Problem ->
Show the lines of the material that contain the word "moved".

Information provided ->

+++

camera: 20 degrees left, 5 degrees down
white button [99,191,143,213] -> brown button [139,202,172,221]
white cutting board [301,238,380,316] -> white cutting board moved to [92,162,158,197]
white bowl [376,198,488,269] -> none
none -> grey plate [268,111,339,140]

+++

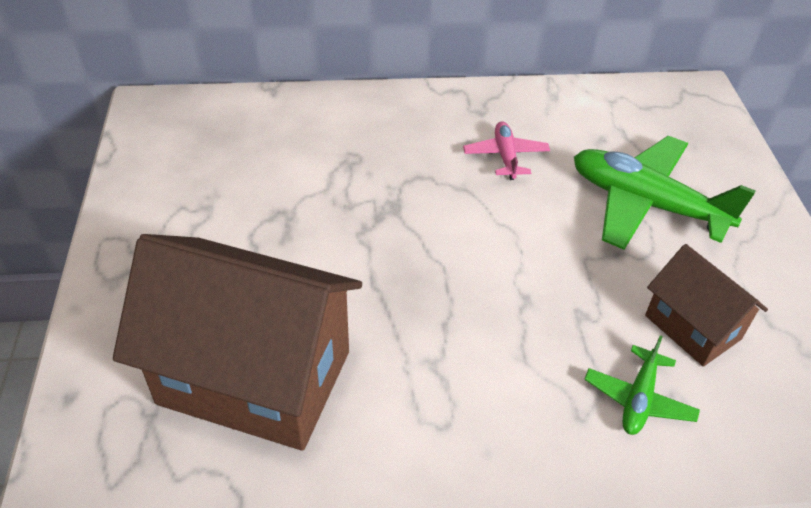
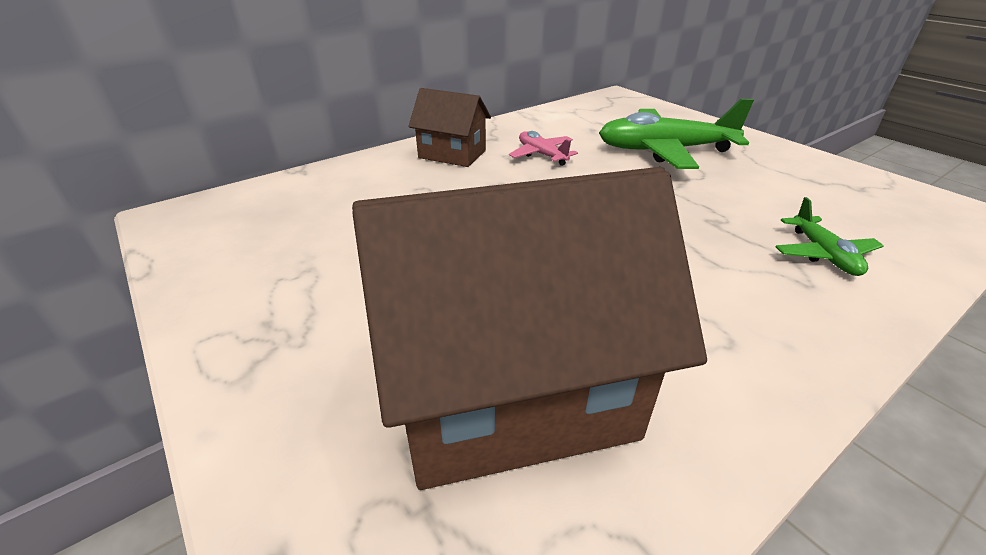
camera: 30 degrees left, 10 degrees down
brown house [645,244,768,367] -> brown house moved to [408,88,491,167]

+++

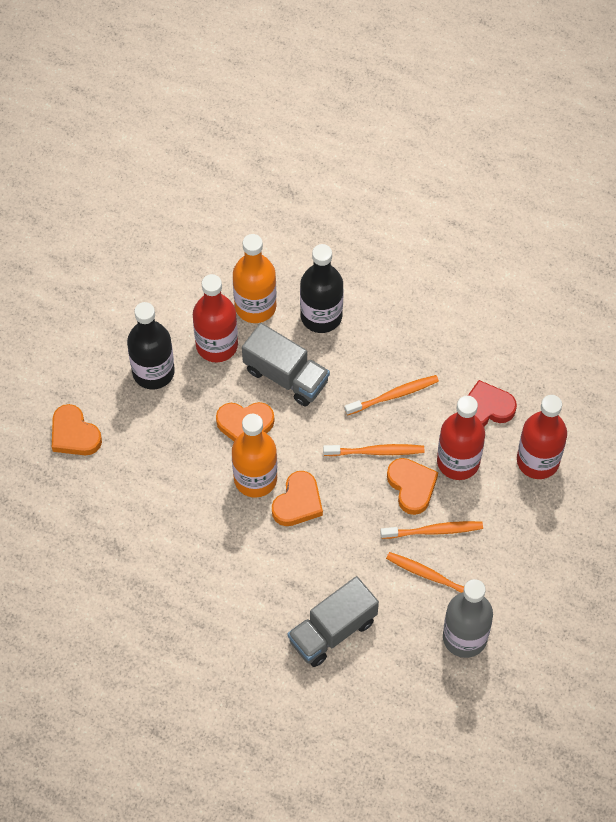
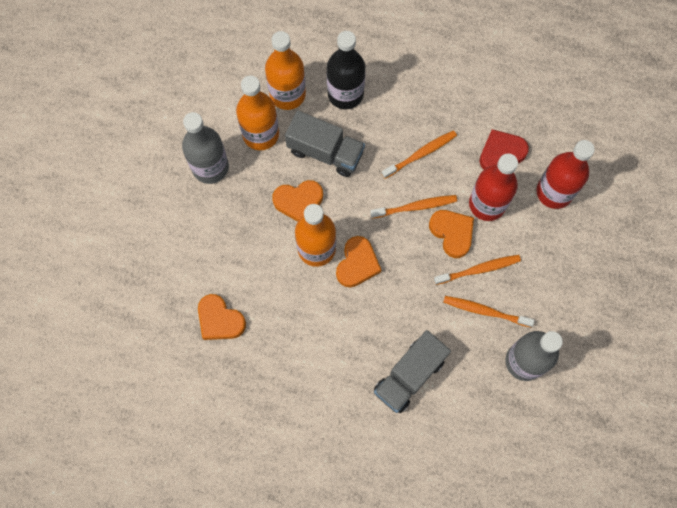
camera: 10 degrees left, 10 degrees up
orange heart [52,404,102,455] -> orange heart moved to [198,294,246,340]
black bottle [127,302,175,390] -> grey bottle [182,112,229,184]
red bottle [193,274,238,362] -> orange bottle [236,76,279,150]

+++

Answer to the problem ->
white cutting board [301,238,380,316] -> white cutting board moved to [92,162,158,197]
brown house [645,244,768,367] -> brown house moved to [408,88,491,167]
orange heart [52,404,102,455] -> orange heart moved to [198,294,246,340]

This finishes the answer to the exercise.